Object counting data
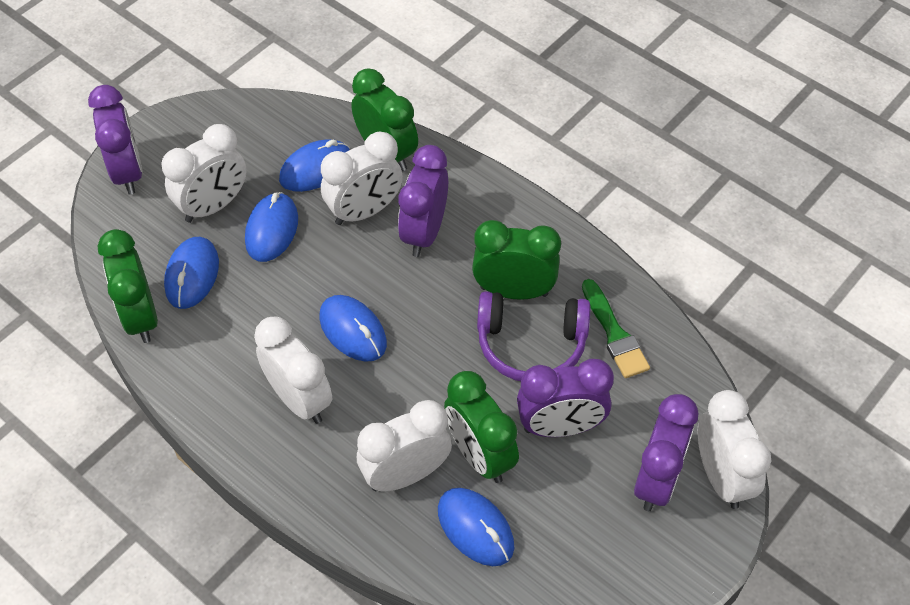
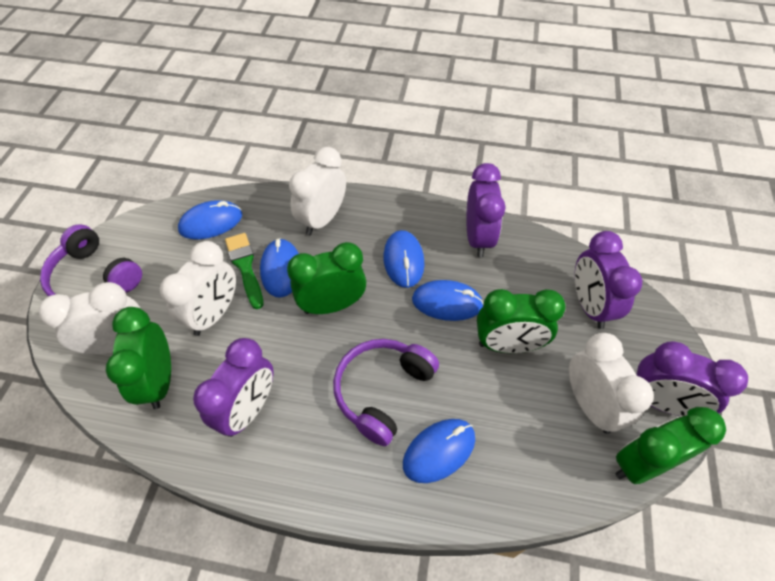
purple headphones: 1 -> 2
white clock: 5 -> 4

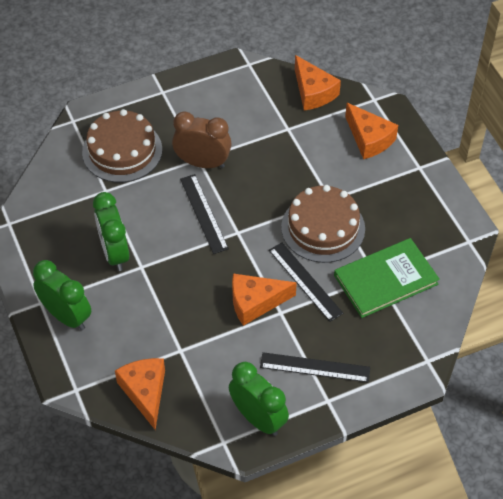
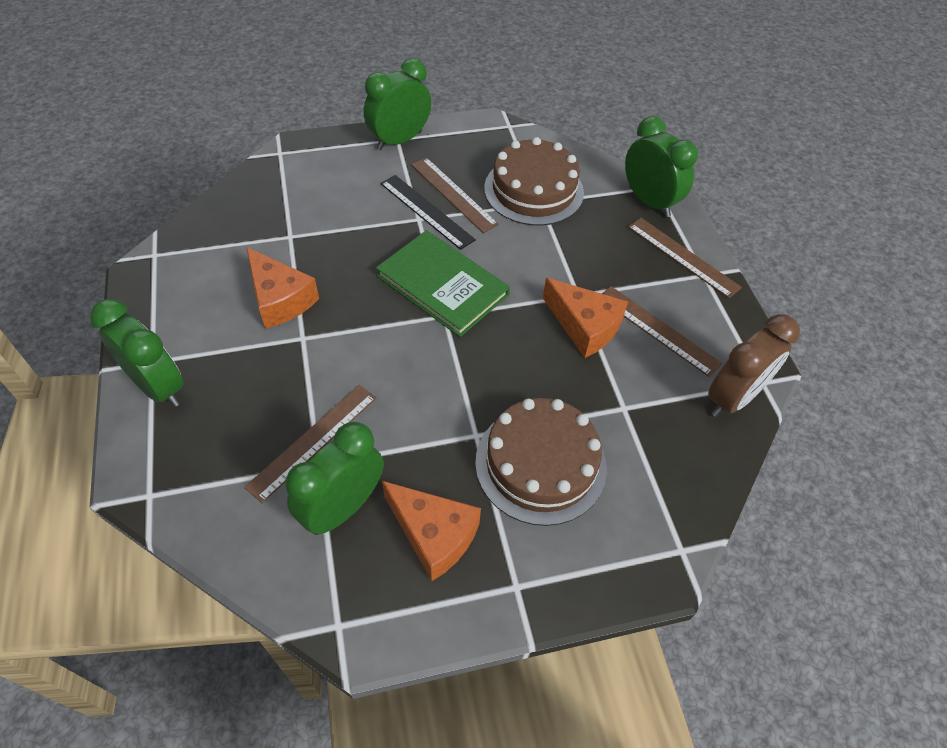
black ruler: 3 -> 1
brown ruler: 0 -> 4
green clock: 3 -> 4
orange cheese: 4 -> 3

What this task involves => Print each record as it appears above, dropping every picture from the copy.

Task output =>
purple headphones: 1 -> 2
white clock: 5 -> 4

black ruler: 3 -> 1
brown ruler: 0 -> 4
green clock: 3 -> 4
orange cheese: 4 -> 3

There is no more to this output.